Without including any image, retype the records word for word.

----- Records provided -----

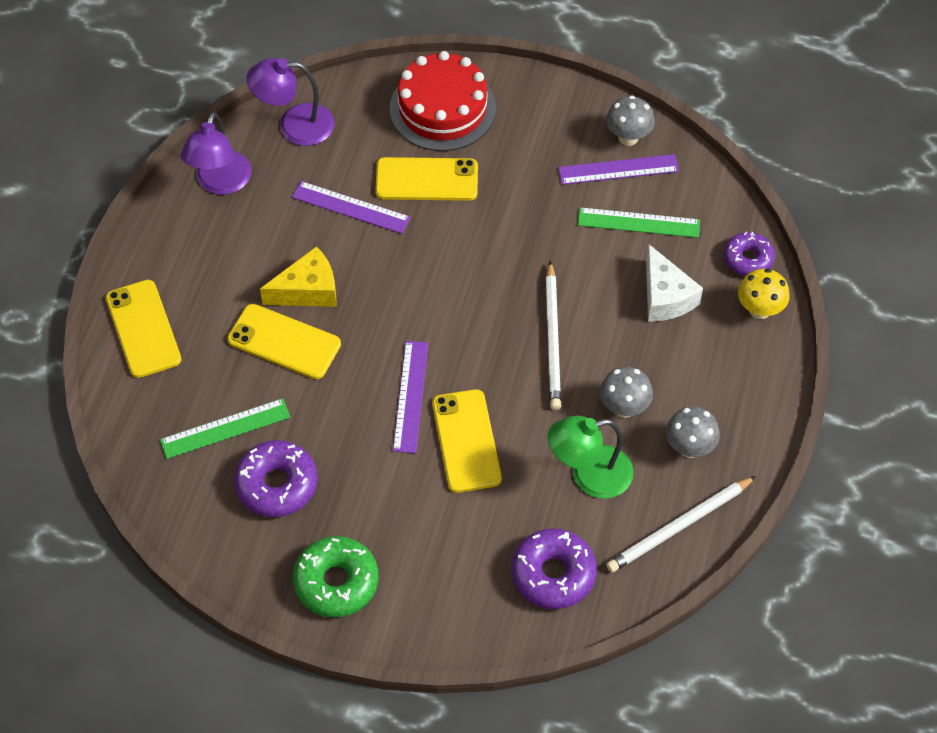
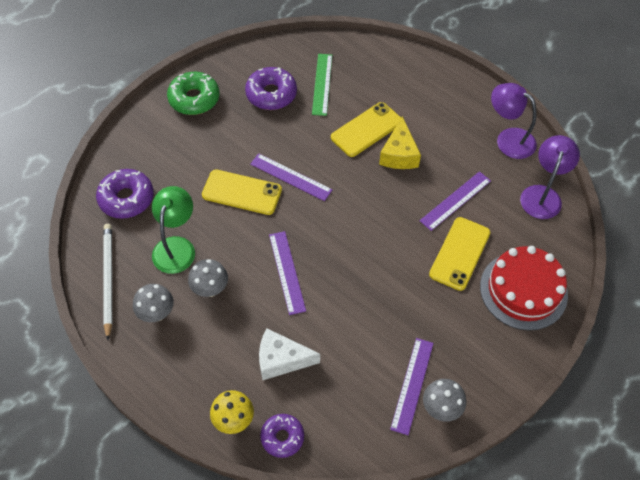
camera: 115 degrees right, 0 degrees up
yellow phone [106,280,181,378] -> none
white pencil [546,261,561,410] -> purple ruler [269,231,306,315]
green ruler [578,207,700,238] -> none

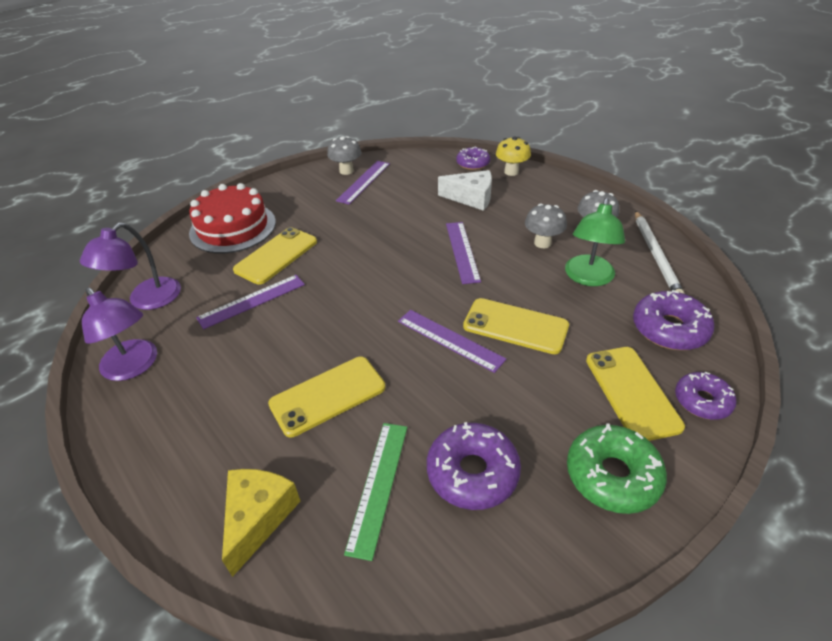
camera: 170 degrees left, 15 degrees down
yellow cheese [379,116,421,169] -> yellow cheese moved to [222,469,300,577]
none -> yellow phone [586,347,685,441]
none -> purple donut [675,372,736,420]

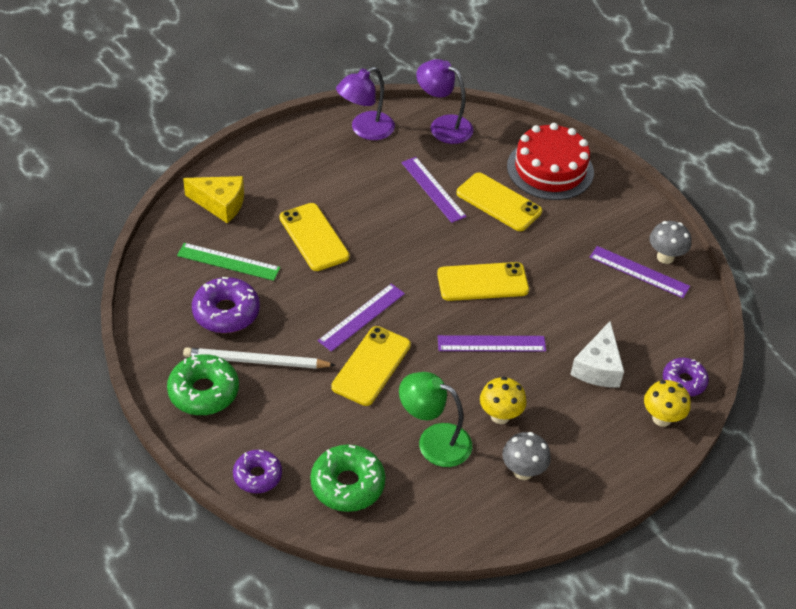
camera: 90 degrees right, 5 degrees up
grey mushroom [525,203,567,248] -> yellow mushroom [480,377,527,424]
yellow phone [586,347,685,441] -> yellow phone moved to [437,262,529,301]
purple donut [633,290,715,350] -> green donut [310,444,386,512]
white pencil [635,211,685,294] -> white pencil moved to [183,347,335,369]

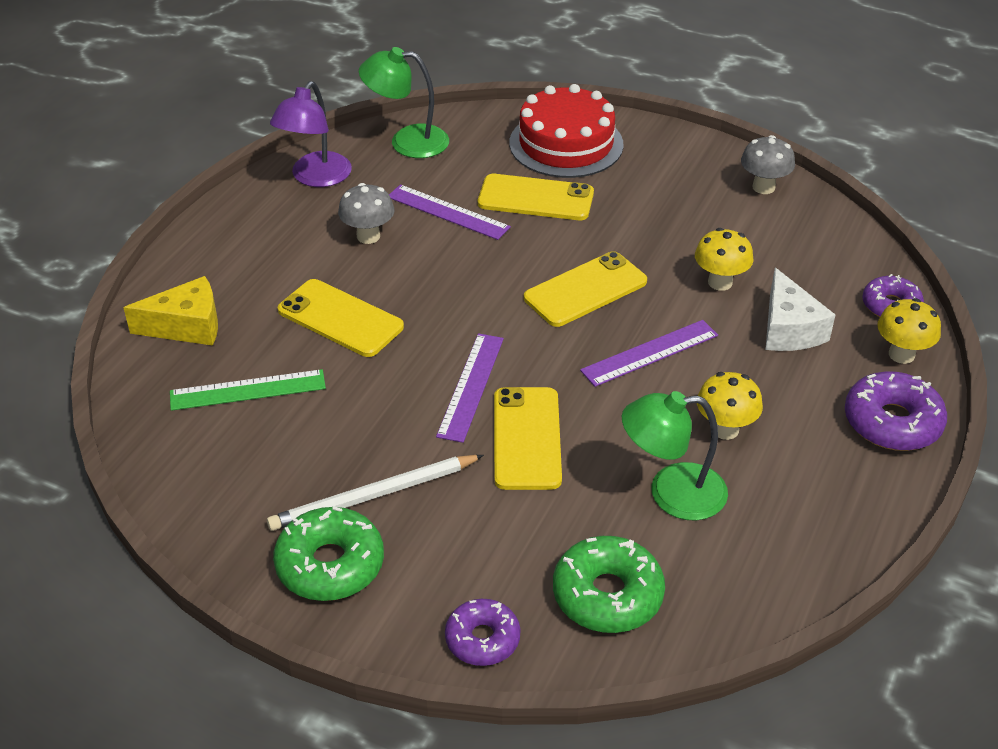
camera: 25 degrees left, 5 degrees down
purple donut [192,277,260,333] -> purple donut moved to [845,371,947,451]
purple lamp [416,59,474,144] -> green lamp [359,47,449,158]
grey mushroom [502,432,551,480] -> grey mushroom moved to [338,183,394,244]
purple ruler [589,246,690,298] -> none
none -> yellow mushroom [695,228,753,291]

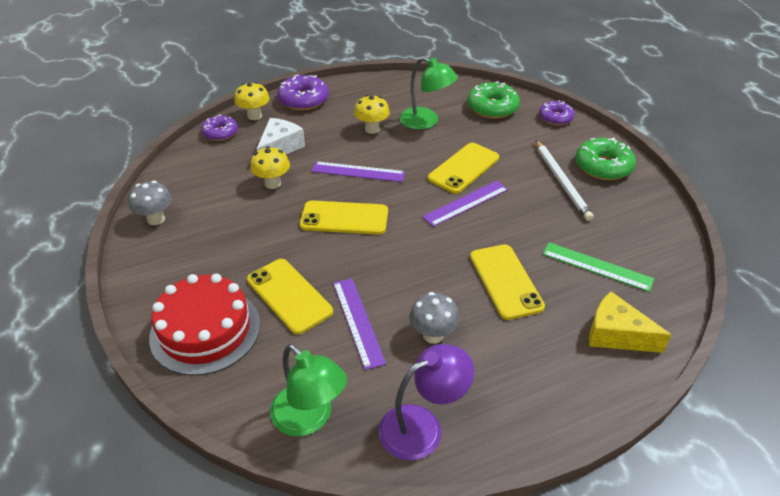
camera: 140 degrees left, 0 degrees up
white pencil [267,455,484,531] -> white pencil turned 60 degrees clockwise [536,140,594,221]

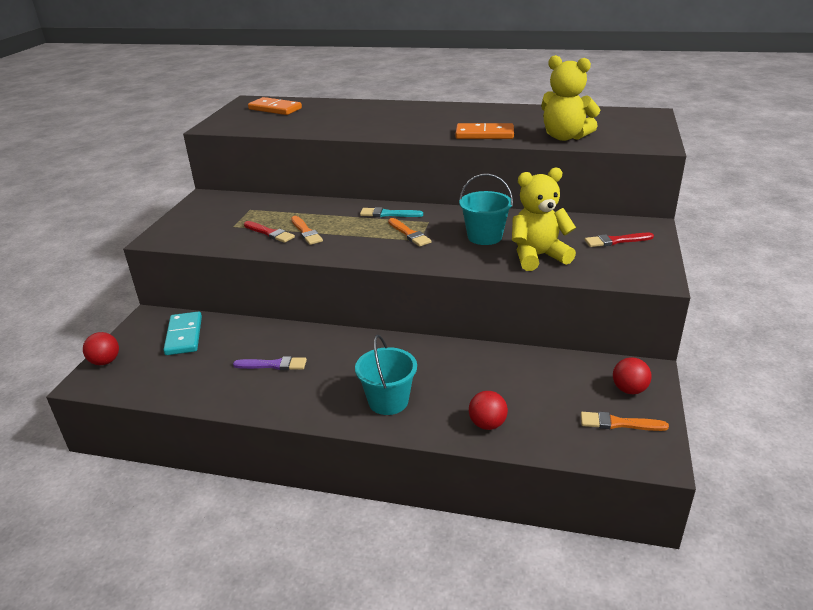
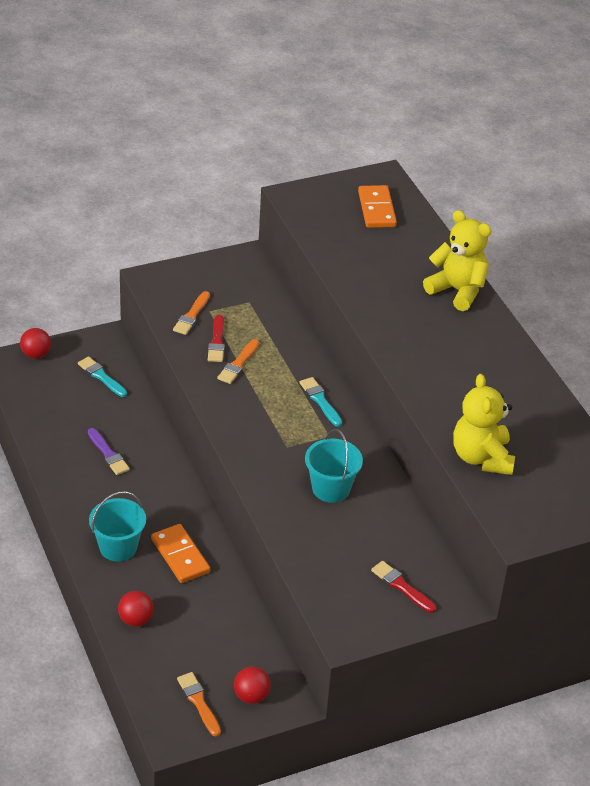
camera: 50 degrees right, 10 degrees up
turquoise domino [164,311,202,355] -> turquoise brush [78,356,127,397]
orange brush [388,218,432,247] -> orange brush moved to [173,291,210,335]
orange domino [455,123,514,139] -> orange domino moved to [151,524,210,583]
yellow teddy bear [512,168,576,271] -> yellow teddy bear moved to [423,210,491,311]

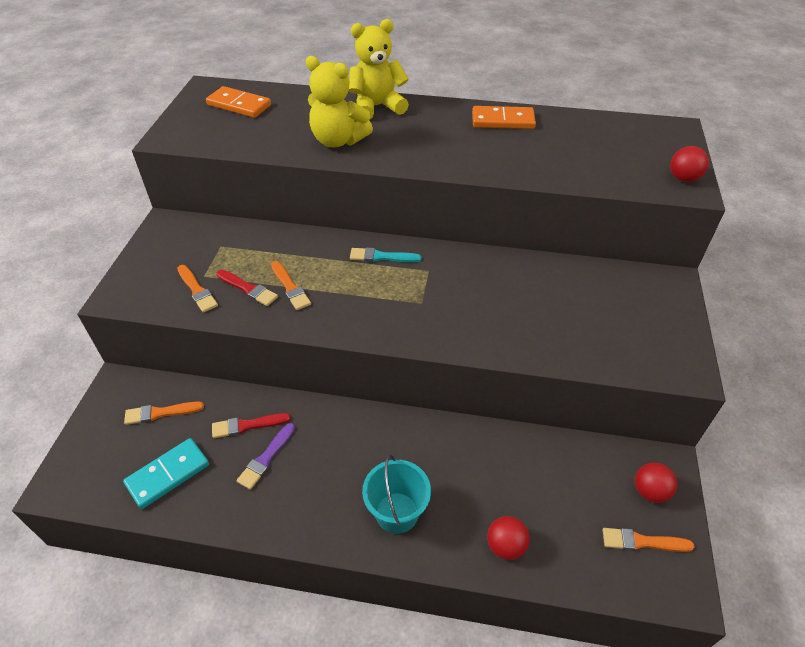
camera: 55 degrees left, 5 degrees up
red ball [20,328,51,359] -> red ball moved to [670,146,709,182]
turquoise brush [78,356,127,397] -> orange brush [124,402,204,425]
purple brush [88,428,130,475] -> purple brush turned 120 degrees clockwise [236,423,295,490]
orange domino [151,524,210,583] -> orange domino moved to [472,106,536,129]
turquoise bucket [305,429,363,503] -> none
red brush [371,561,436,613] -> red brush moved to [212,413,291,438]
yellow teddy bear [453,374,515,475] -> yellow teddy bear moved to [306,56,373,147]
none -> turquoise domino [123,438,209,509]

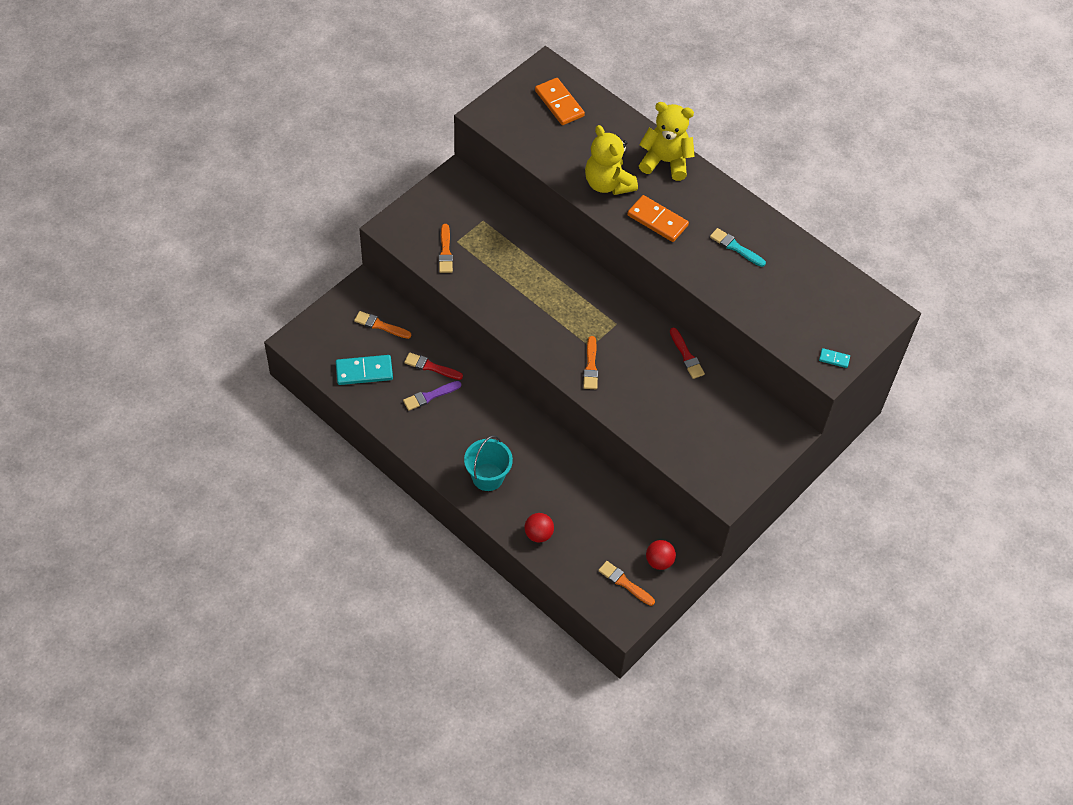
camera: 30 degrees right, 10 degrees up
red brush [216,270,278,306] -> red brush moved to [670,328,705,379]
orange brush [271,261,311,310] -> orange brush moved to [583,336,598,389]
turquoise brush [350,248,422,262] -> turquoise brush moved to [710,228,766,267]
orange domino [472,106,536,129] -> orange domino moved to [627,195,689,242]
red ball [670,146,709,182] -> turquoise domino [819,348,850,368]

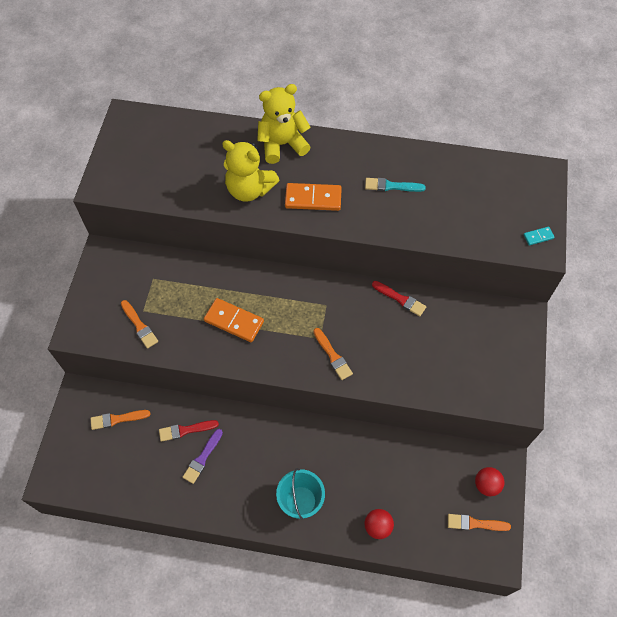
camera: 30 degrees left, 5 degrees up
turquoise domino [336,355,393,385] -> none
orange domino [535,78,585,125] -> orange domino moved to [204,298,264,342]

-----

* **Answer section**:
camera: 115 degrees right, 0 degrees up
yellow phone [106,280,181,378] -> none
white pencil [546,261,561,410] -> purple ruler [269,231,306,315]
green ruler [578,207,700,238] -> none

camera: 170 degrees left, 15 degrees down
yellow cheese [379,116,421,169] -> yellow cheese moved to [222,469,300,577]
none -> yellow phone [586,347,685,441]
none -> purple donut [675,372,736,420]

camera: 90 degrees right, 5 degrees up
grey mushroom [525,203,567,248] -> yellow mushroom [480,377,527,424]
yellow phone [586,347,685,441] -> yellow phone moved to [437,262,529,301]
purple donut [633,290,715,350] -> green donut [310,444,386,512]
white pencil [635,211,685,294] -> white pencil moved to [183,347,335,369]

camera: 25 degrees left, 5 degrees down
purple donut [192,277,260,333] -> purple donut moved to [845,371,947,451]
purple lamp [416,59,474,144] -> green lamp [359,47,449,158]
grey mushroom [502,432,551,480] -> grey mushroom moved to [338,183,394,244]
purple ruler [589,246,690,298] -> none
none -> yellow mushroom [695,228,753,291]

camera: 140 degrees left, 0 degrees up
white pencil [267,455,484,531] -> white pencil turned 60 degrees clockwise [536,140,594,221]

camera: 50 degrees right, 10 degrees up
turquoise domino [164,311,202,355] -> turquoise brush [78,356,127,397]
orange brush [388,218,432,247] -> orange brush moved to [173,291,210,335]
orange domino [455,123,514,139] -> orange domino moved to [151,524,210,583]
yellow teddy bear [512,168,576,271] -> yellow teddy bear moved to [423,210,491,311]

camera: 55 degrees left, 5 degrees up
red ball [20,328,51,359] -> red ball moved to [670,146,709,182]
turquoise brush [78,356,127,397] -> orange brush [124,402,204,425]
purple brush [88,428,130,475] -> purple brush turned 120 degrees clockwise [236,423,295,490]
orange domino [151,524,210,583] -> orange domino moved to [472,106,536,129]
turquoise bucket [305,429,363,503] -> none
red brush [371,561,436,613] -> red brush moved to [212,413,291,438]
yellow teddy bear [453,374,515,475] -> yellow teddy bear moved to [306,56,373,147]
none -> turquoise domino [123,438,209,509]

camera: 30 degrees right, 10 degrees up
red brush [216,270,278,306] -> red brush moved to [670,328,705,379]
orange brush [271,261,311,310] -> orange brush moved to [583,336,598,389]
turquoise brush [350,248,422,262] -> turquoise brush moved to [710,228,766,267]
orange domino [472,106,536,129] -> orange domino moved to [627,195,689,242]
red ball [670,146,709,182] -> turquoise domino [819,348,850,368]

camera: 30 degrees left, 5 degrees up
turquoise domino [336,355,393,385] -> none
orange domino [535,78,585,125] -> orange domino moved to [204,298,264,342]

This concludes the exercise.